The listing that follows must be retyped exactly, without its pictures.

=== INPUT ===
——————
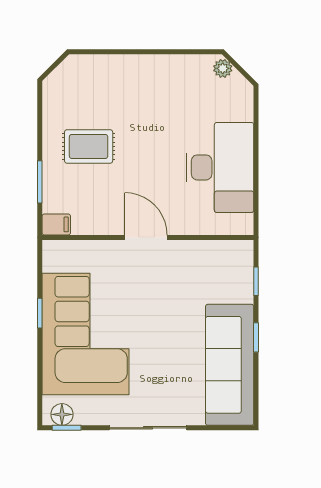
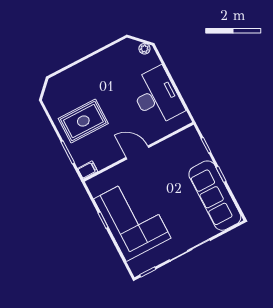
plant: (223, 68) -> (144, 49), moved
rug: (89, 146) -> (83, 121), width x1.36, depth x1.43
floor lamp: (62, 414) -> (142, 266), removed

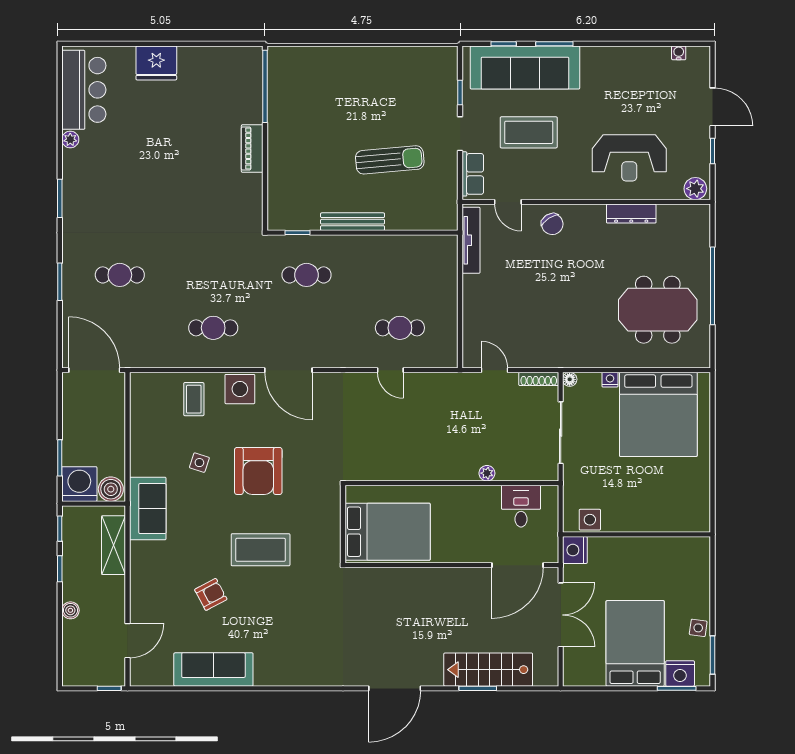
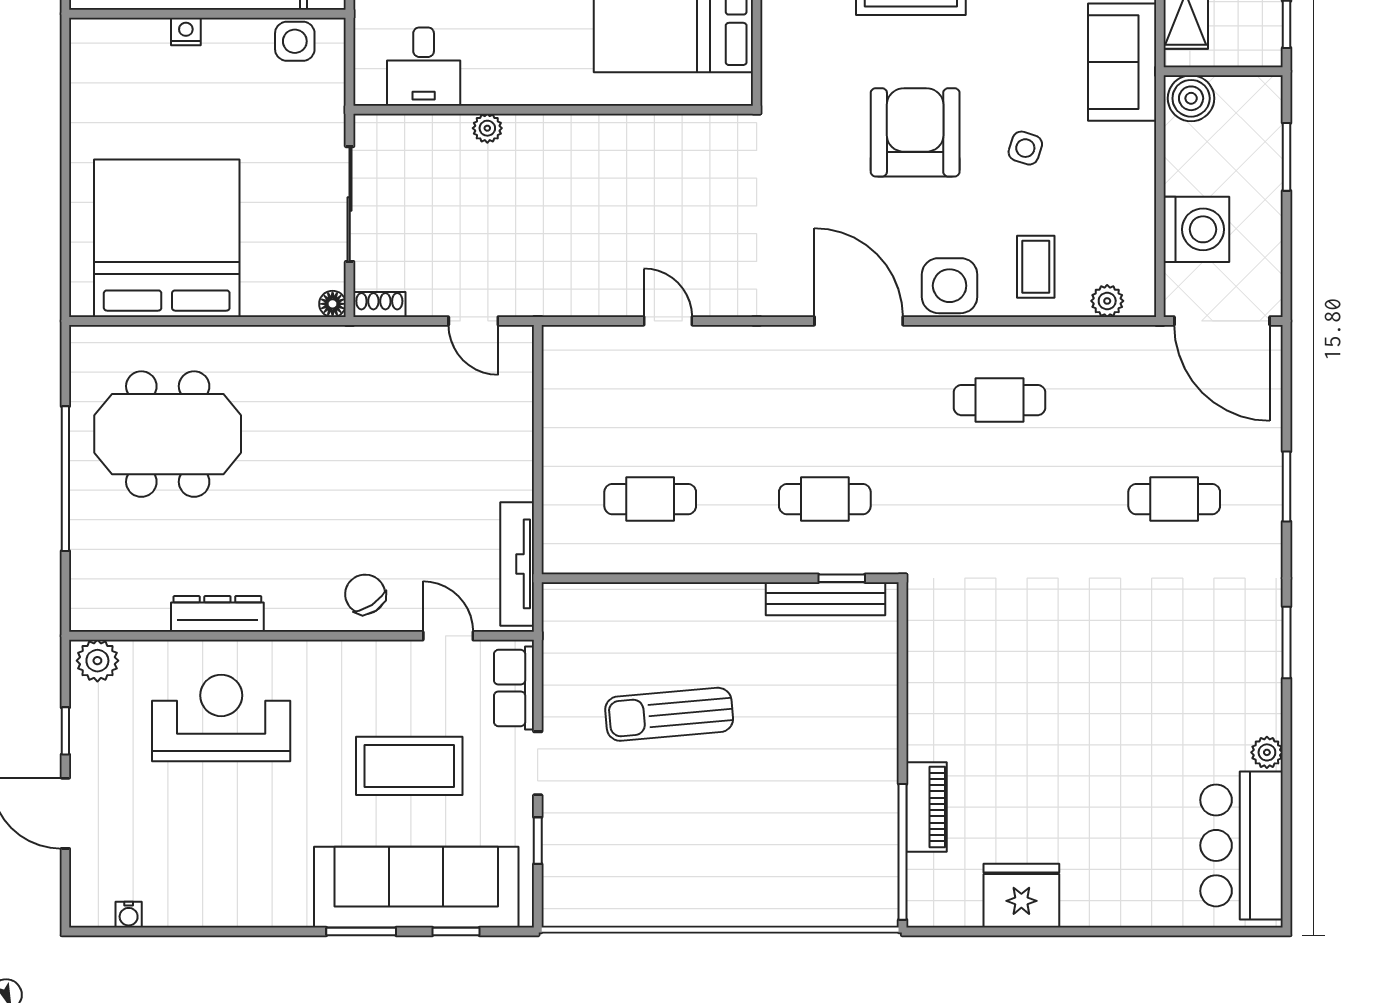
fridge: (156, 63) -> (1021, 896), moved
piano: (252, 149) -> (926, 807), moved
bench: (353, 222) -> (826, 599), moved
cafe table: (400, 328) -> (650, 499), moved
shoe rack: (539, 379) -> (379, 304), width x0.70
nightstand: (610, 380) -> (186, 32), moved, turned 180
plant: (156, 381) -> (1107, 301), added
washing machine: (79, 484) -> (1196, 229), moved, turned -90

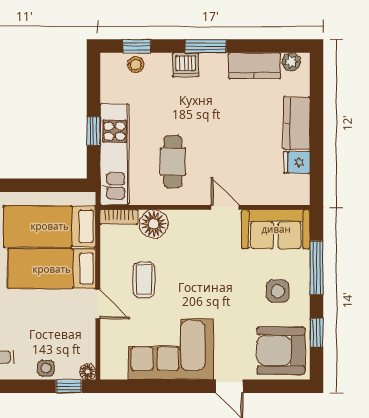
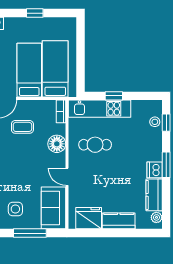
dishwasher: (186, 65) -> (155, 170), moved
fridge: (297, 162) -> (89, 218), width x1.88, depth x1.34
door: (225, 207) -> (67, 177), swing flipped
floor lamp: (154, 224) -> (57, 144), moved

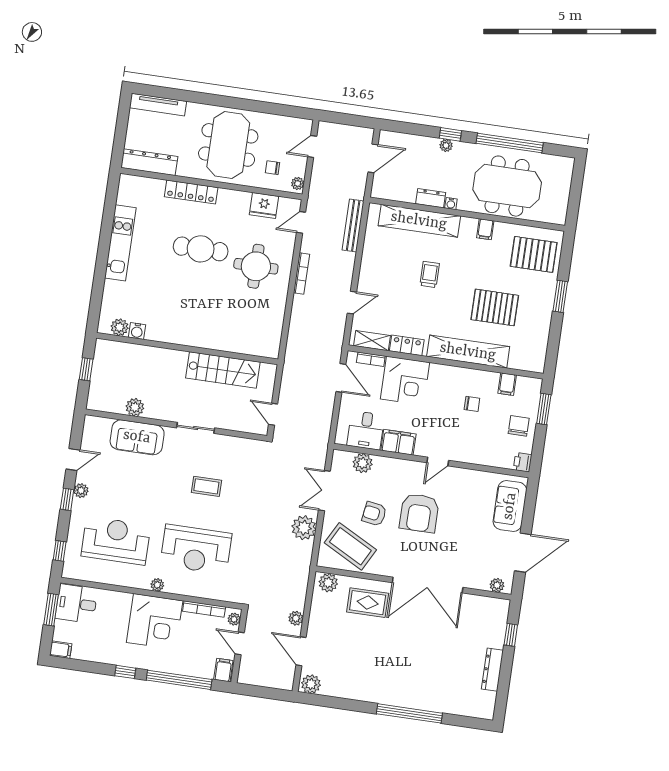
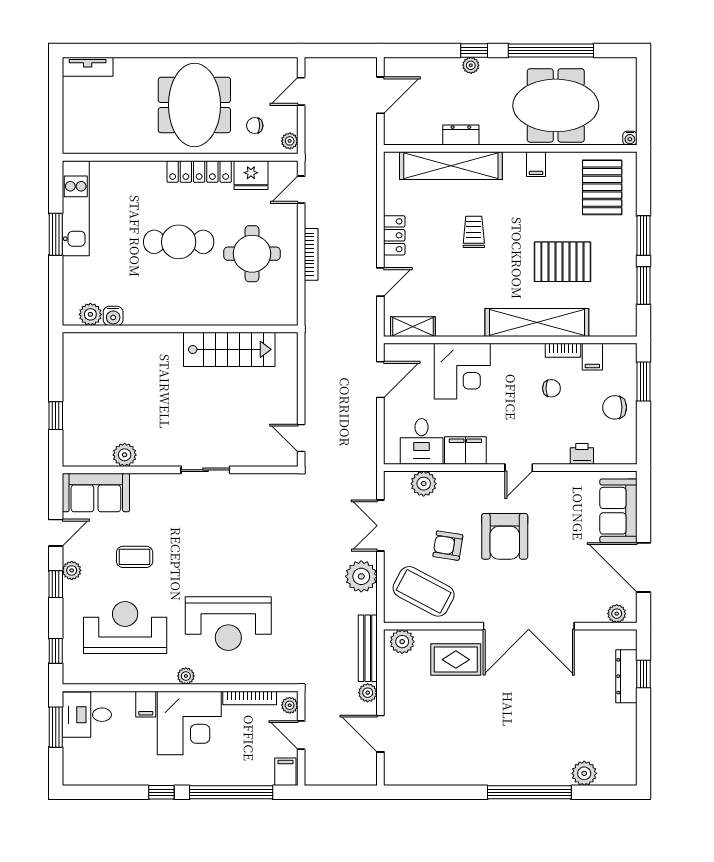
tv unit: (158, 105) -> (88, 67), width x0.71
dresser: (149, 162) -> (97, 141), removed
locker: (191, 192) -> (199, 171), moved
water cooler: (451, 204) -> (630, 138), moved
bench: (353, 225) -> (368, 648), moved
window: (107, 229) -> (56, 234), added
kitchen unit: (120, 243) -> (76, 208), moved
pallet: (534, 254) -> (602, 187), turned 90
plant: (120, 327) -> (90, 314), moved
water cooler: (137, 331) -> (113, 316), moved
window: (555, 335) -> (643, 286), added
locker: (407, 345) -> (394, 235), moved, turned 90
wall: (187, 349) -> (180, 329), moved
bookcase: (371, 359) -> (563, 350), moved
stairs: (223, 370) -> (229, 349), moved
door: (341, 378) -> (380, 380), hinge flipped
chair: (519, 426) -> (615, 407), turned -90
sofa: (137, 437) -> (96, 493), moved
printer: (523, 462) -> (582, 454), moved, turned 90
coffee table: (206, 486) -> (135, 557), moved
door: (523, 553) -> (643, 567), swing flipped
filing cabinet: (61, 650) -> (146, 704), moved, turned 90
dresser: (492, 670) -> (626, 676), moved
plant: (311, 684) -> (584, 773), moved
——————
=== RESULT FOR THIS TASK ===
plant: (223, 68) -> (144, 49), moved
rug: (89, 146) -> (83, 121), width x1.36, depth x1.43
floor lamp: (62, 414) -> (142, 266), removed

fridge: (156, 63) -> (1021, 896), moved
piano: (252, 149) -> (926, 807), moved
bench: (353, 222) -> (826, 599), moved
cafe table: (400, 328) -> (650, 499), moved
shoe rack: (539, 379) -> (379, 304), width x0.70
nightstand: (610, 380) -> (186, 32), moved, turned 180
plant: (156, 381) -> (1107, 301), added
washing machine: (79, 484) -> (1196, 229), moved, turned -90

dishwasher: (186, 65) -> (155, 170), moved
fridge: (297, 162) -> (89, 218), width x1.88, depth x1.34
door: (225, 207) -> (67, 177), swing flipped
floor lamp: (154, 224) -> (57, 144), moved

tv unit: (158, 105) -> (88, 67), width x0.71
dresser: (149, 162) -> (97, 141), removed
locker: (191, 192) -> (199, 171), moved
water cooler: (451, 204) -> (630, 138), moved
bench: (353, 225) -> (368, 648), moved
window: (107, 229) -> (56, 234), added
kitchen unit: (120, 243) -> (76, 208), moved
pallet: (534, 254) -> (602, 187), turned 90
plant: (120, 327) -> (90, 314), moved
water cooler: (137, 331) -> (113, 316), moved
window: (555, 335) -> (643, 286), added
locker: (407, 345) -> (394, 235), moved, turned 90
wall: (187, 349) -> (180, 329), moved
bookcase: (371, 359) -> (563, 350), moved
stairs: (223, 370) -> (229, 349), moved
door: (341, 378) -> (380, 380), hinge flipped
chair: (519, 426) -> (615, 407), turned -90
sofa: (137, 437) -> (96, 493), moved
printer: (523, 462) -> (582, 454), moved, turned 90
coffee table: (206, 486) -> (135, 557), moved
door: (523, 553) -> (643, 567), swing flipped
filing cabinet: (61, 650) -> (146, 704), moved, turned 90
dresser: (492, 670) -> (626, 676), moved
plant: (311, 684) -> (584, 773), moved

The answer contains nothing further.